## Assignment
Since only part of the records is wanted, repeat exactly the lines from the one containing "(595, 322) = (589, 277): purple" through the last line, both included.

------------------------------

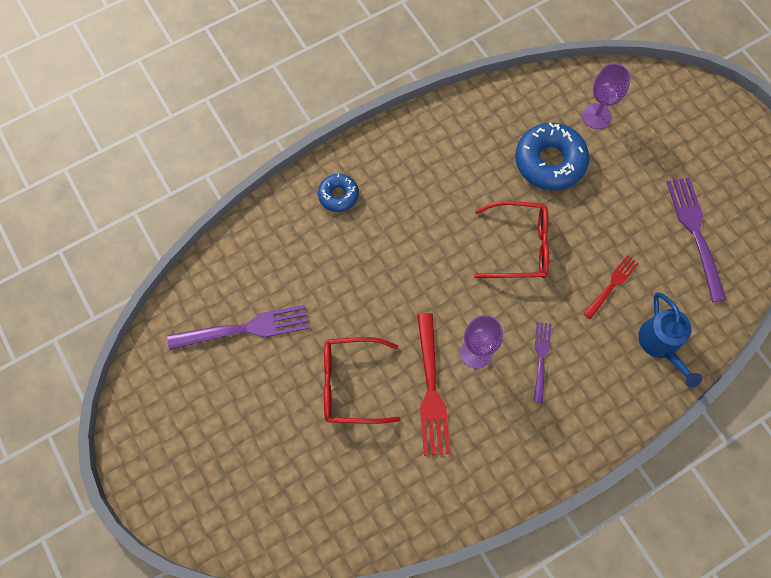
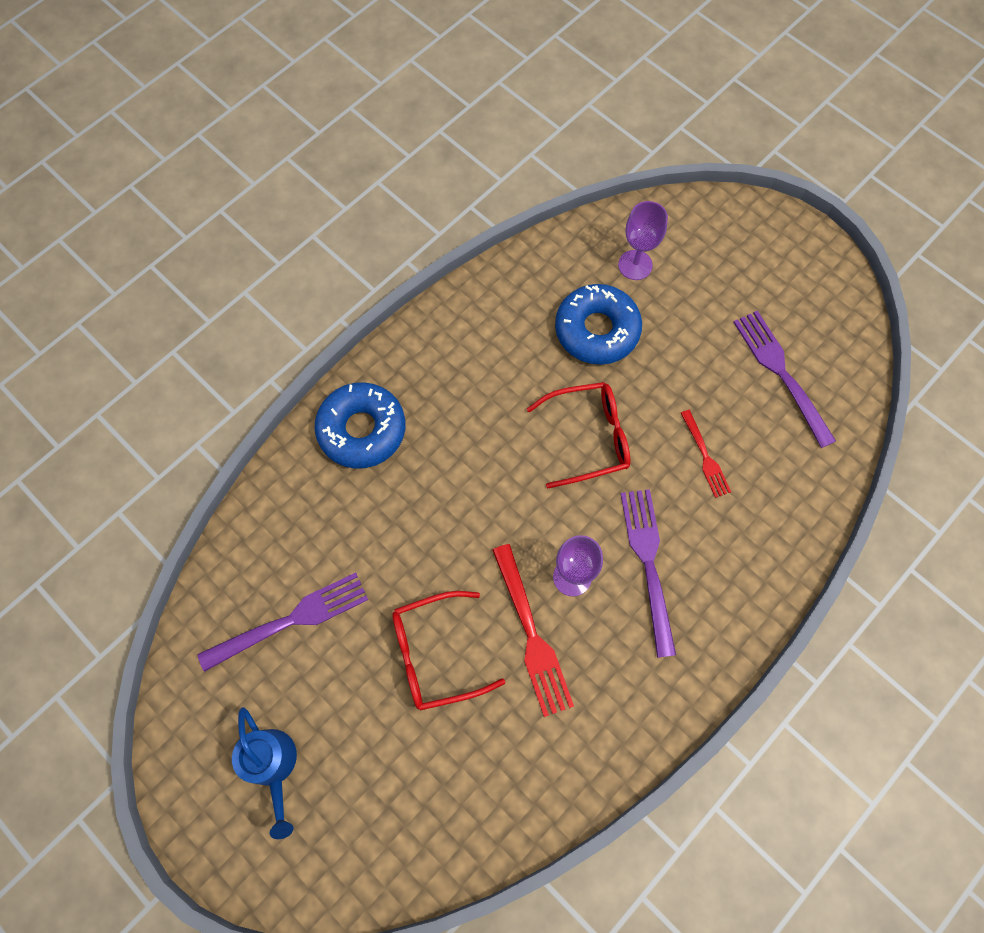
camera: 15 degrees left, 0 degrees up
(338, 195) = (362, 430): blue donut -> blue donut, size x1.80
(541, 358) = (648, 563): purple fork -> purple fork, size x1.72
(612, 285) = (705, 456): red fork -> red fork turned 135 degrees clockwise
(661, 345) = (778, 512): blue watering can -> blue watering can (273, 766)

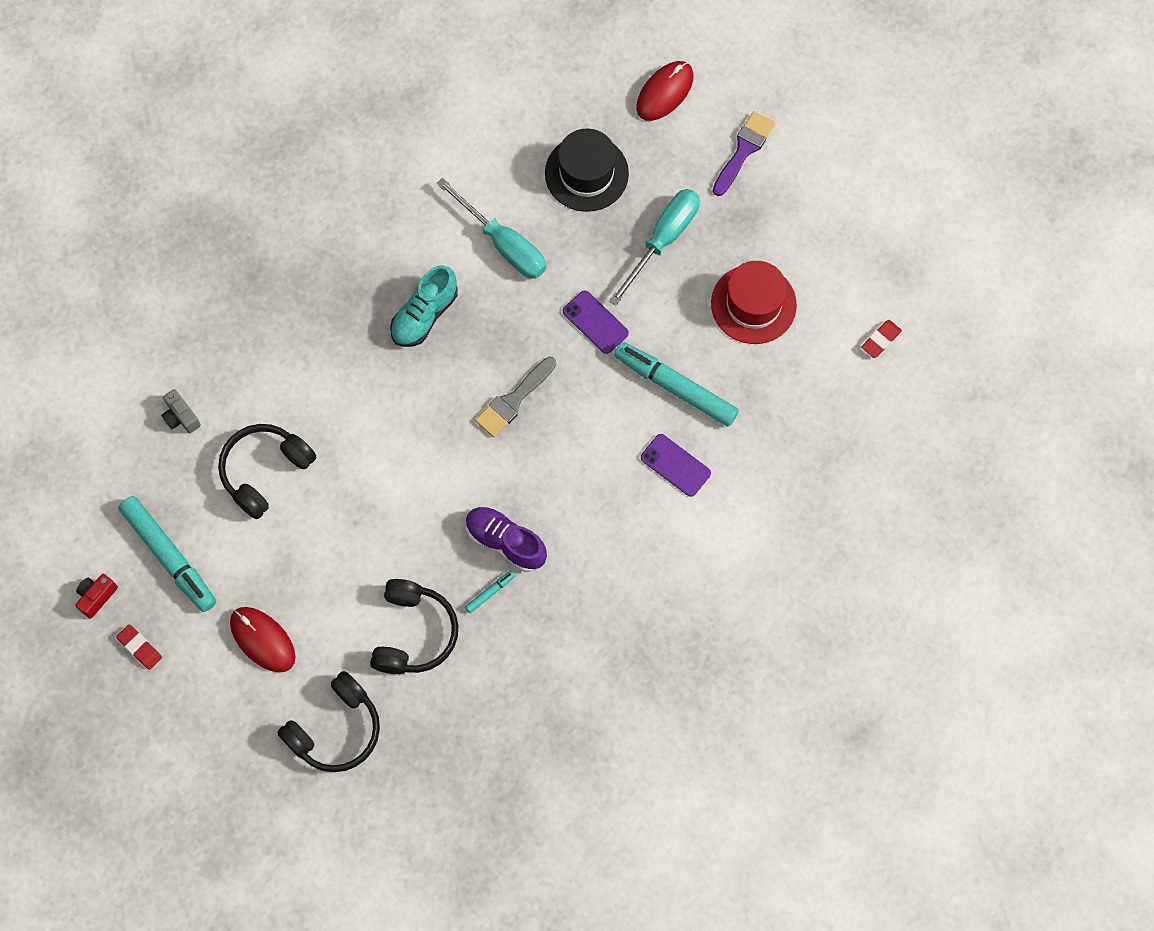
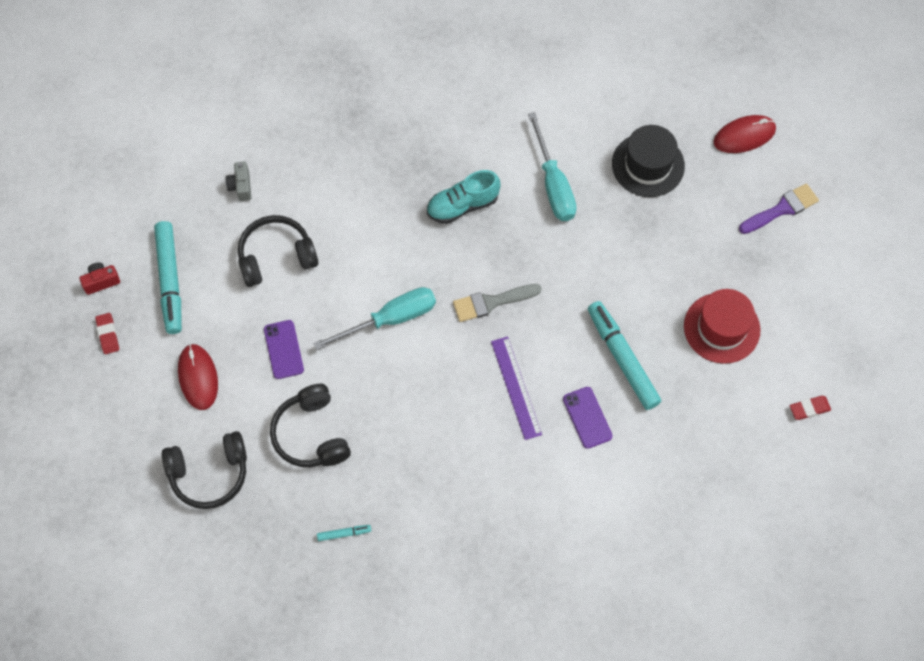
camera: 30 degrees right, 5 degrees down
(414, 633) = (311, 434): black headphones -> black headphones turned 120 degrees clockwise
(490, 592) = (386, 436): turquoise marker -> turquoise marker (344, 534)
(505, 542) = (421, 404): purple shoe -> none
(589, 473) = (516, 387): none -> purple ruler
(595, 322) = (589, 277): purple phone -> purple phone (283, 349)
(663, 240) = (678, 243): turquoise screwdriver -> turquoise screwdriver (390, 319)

------------------------------

## Response to this task
(595, 322) = (589, 277): purple phone -> purple phone (283, 349)
(663, 240) = (678, 243): turquoise screwdriver -> turquoise screwdriver (390, 319)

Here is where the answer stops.